Go to the line in the entries below that holds "(452, 175) = (258, 220): yellow" and repeat exactly from there through the line that holds "(606, 207) = (194, 159): green", inclusive.

> [Input]:
+---+

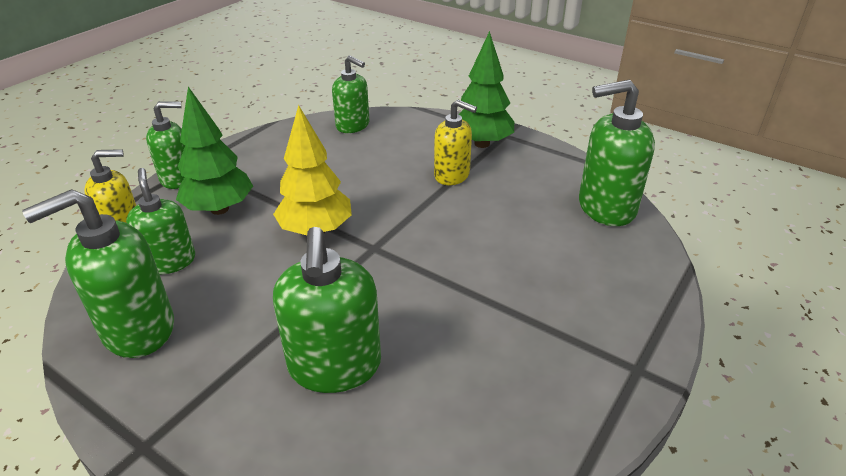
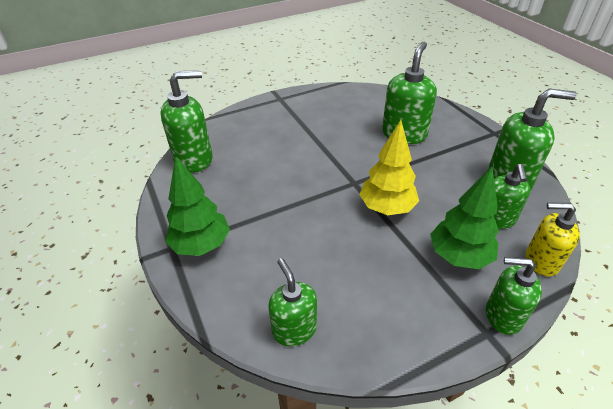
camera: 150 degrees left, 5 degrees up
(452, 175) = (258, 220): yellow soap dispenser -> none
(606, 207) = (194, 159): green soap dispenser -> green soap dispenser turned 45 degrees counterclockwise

+---+

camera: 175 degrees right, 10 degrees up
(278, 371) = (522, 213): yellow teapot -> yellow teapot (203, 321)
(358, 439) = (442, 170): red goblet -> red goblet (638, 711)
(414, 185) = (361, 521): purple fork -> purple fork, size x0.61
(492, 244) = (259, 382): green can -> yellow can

+---+

> [Task output]:
(452, 175) = (258, 220): yellow soap dispenser -> none
(606, 207) = (194, 159): green soap dispenser -> green soap dispenser turned 45 degrees counterclockwise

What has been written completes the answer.